• [Material for this task]
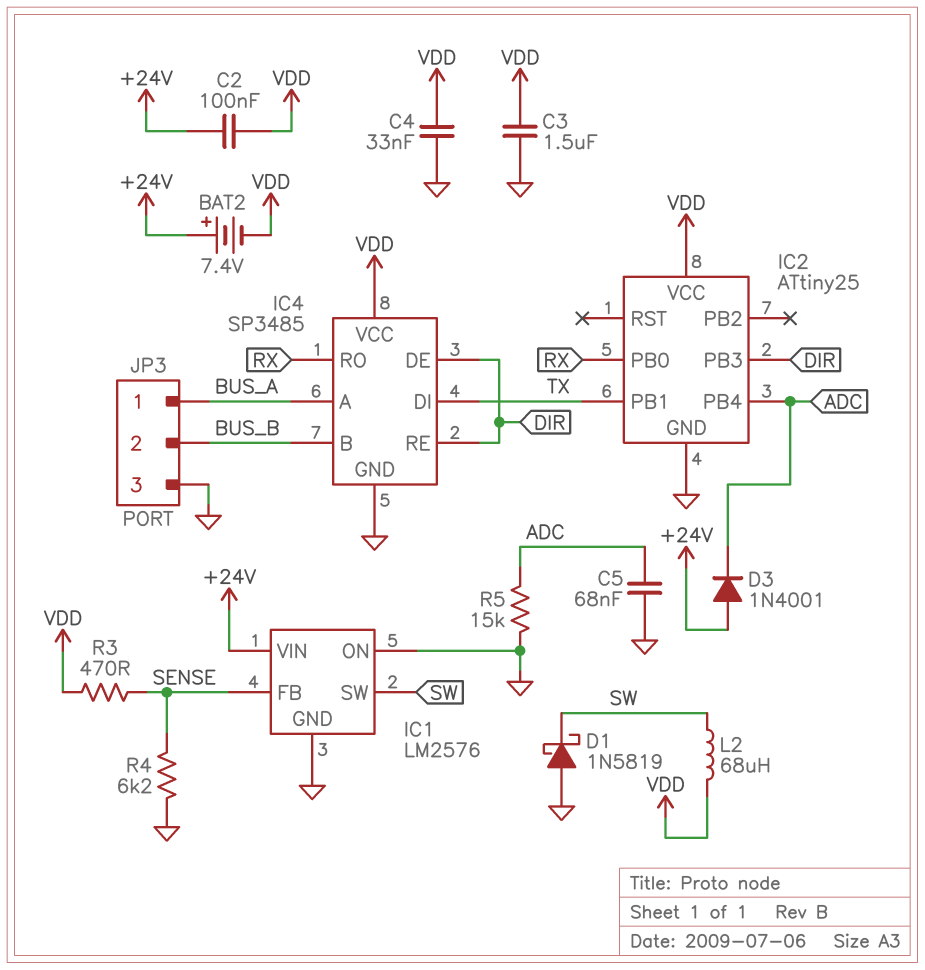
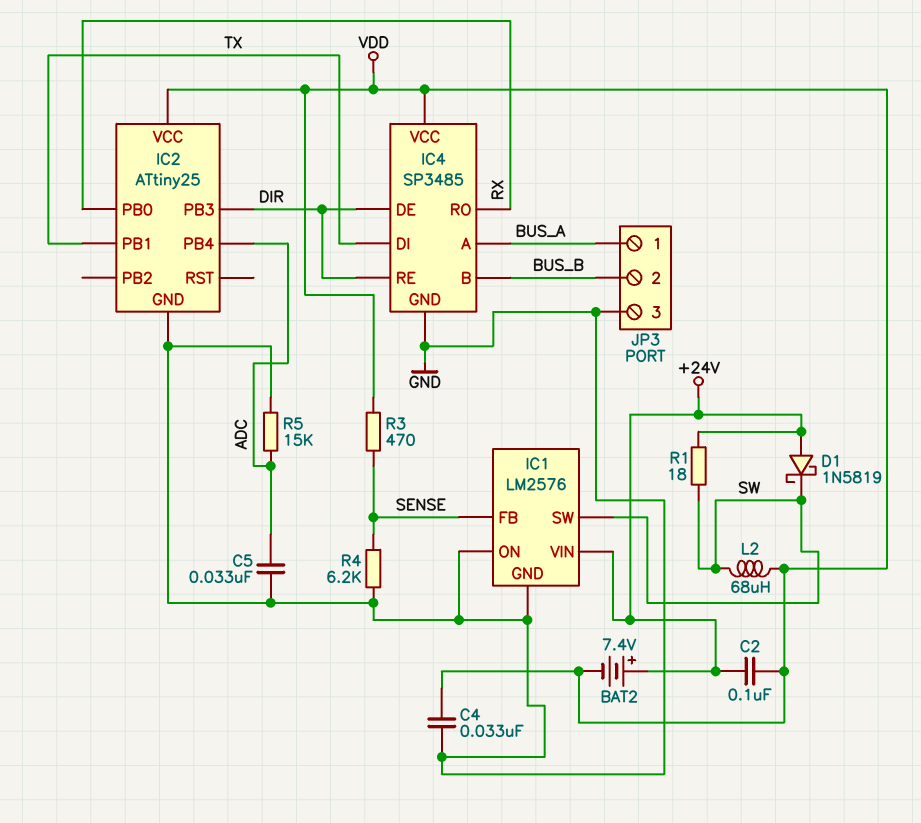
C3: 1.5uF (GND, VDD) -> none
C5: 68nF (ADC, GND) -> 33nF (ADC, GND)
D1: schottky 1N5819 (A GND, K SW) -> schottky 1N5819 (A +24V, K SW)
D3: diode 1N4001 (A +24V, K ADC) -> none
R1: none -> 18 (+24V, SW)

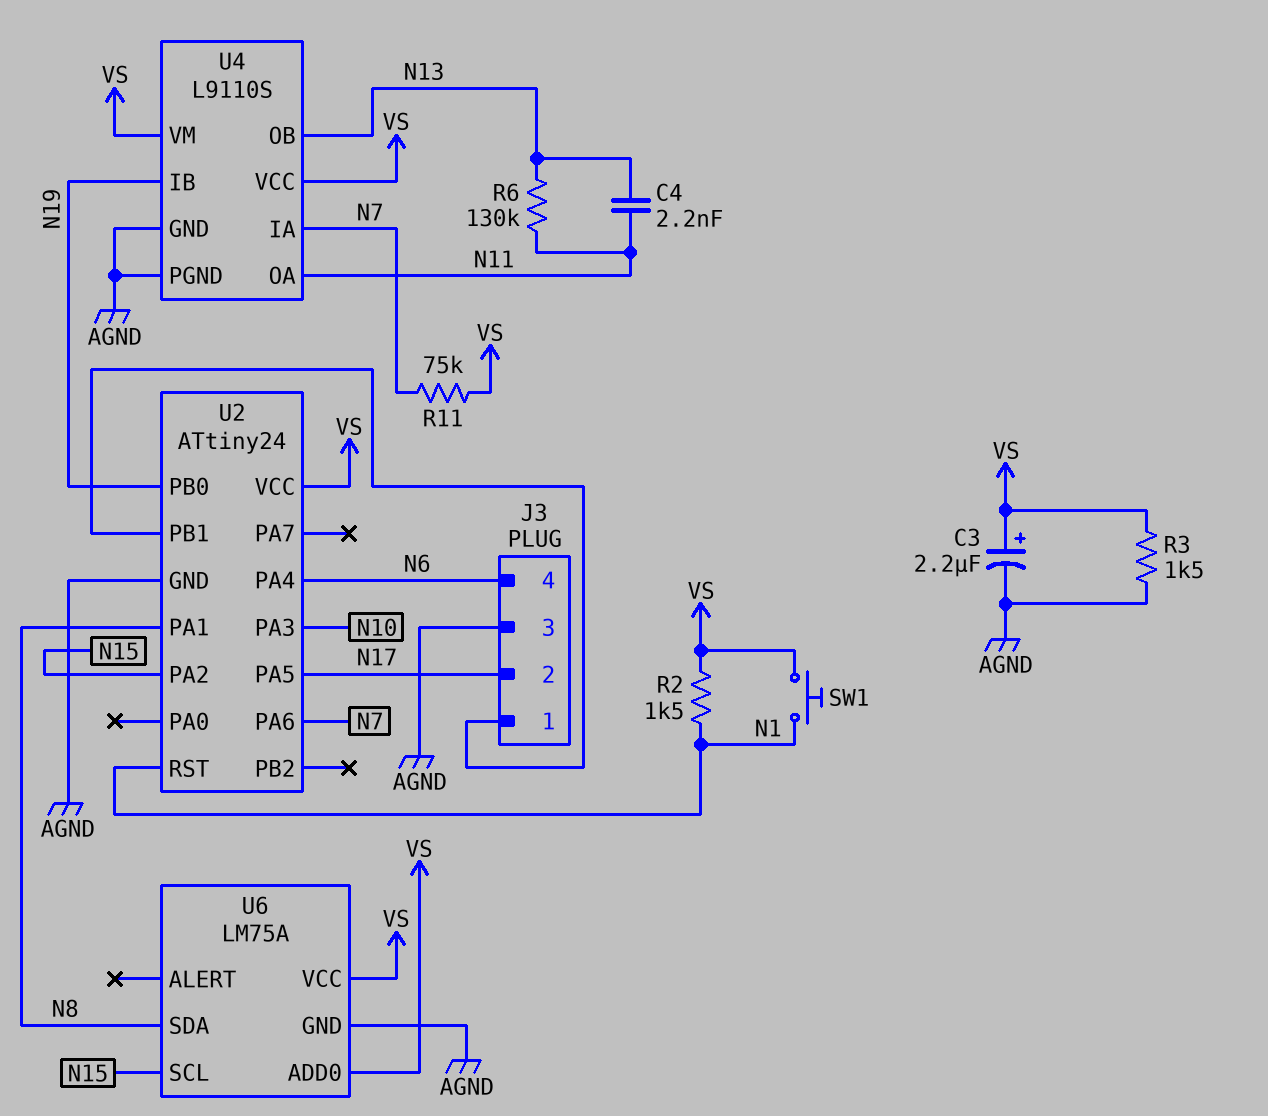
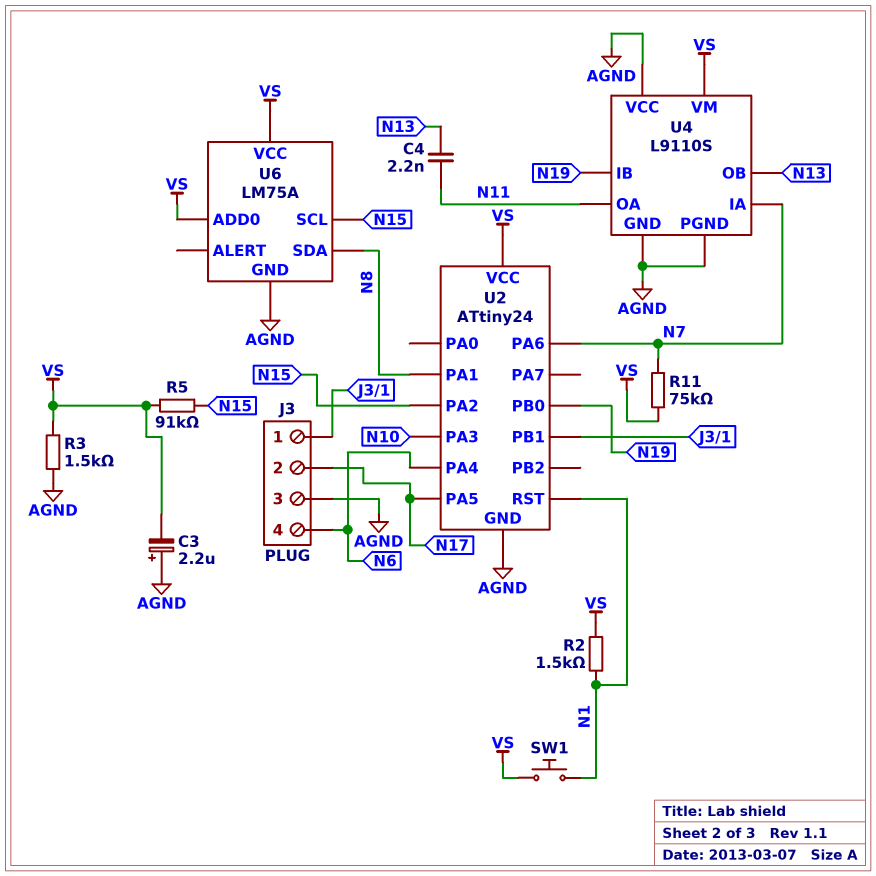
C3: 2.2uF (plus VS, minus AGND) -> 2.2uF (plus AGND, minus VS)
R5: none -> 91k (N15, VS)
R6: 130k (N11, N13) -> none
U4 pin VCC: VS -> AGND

• [What the task requires] Without the pictures, copy out all the records above exactly.

• [Result of the task]
C3: 1.5uF (GND, VDD) -> none
C5: 68nF (ADC, GND) -> 33nF (ADC, GND)
D1: schottky 1N5819 (A GND, K SW) -> schottky 1N5819 (A +24V, K SW)
D3: diode 1N4001 (A +24V, K ADC) -> none
R1: none -> 18 (+24V, SW)

C3: 2.2uF (plus VS, minus AGND) -> 2.2uF (plus AGND, minus VS)
R5: none -> 91k (N15, VS)
R6: 130k (N11, N13) -> none
U4 pin VCC: VS -> AGND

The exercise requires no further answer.